→ **Records provided**:
==========

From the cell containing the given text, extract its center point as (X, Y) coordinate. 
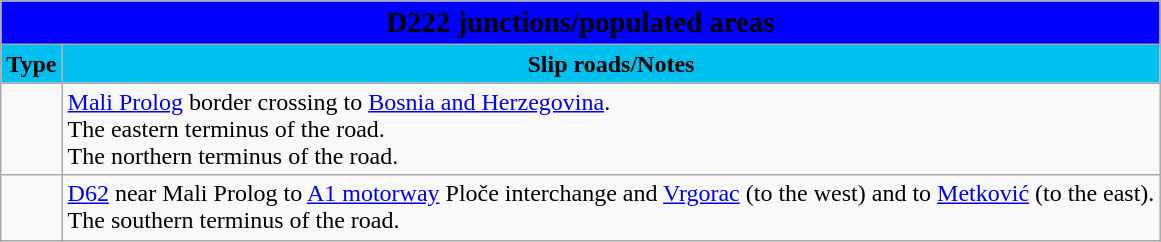
Type (32, 64)
D222 junctions/populated areas (580, 23)
Mali Prolog border crossing to Bosnia and Herzegovina.The eastern terminus of the road.The northern terminus of the road. (611, 129)
D62 near Mali Prolog to A1 motorway Ploče interchange and Vrgorac (to the west) and to Metković (to the east).The southern terminus of the road. (611, 208)
Slip roads/Notes (611, 64)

==========

Print every line from the one containing "Type (32, 64)" through the last line above, inclusive, reproducing each character for character.

→ **Response to the task**:
Type (32, 64)
D222 junctions/populated areas (580, 23)
Mali Prolog border crossing to Bosnia and Herzegovina.The eastern terminus of the road.The northern terminus of the road. (611, 129)
D62 near Mali Prolog to A1 motorway Ploče interchange and Vrgorac (to the west) and to Metković (to the east).The southern terminus of the road. (611, 208)
Slip roads/Notes (611, 64)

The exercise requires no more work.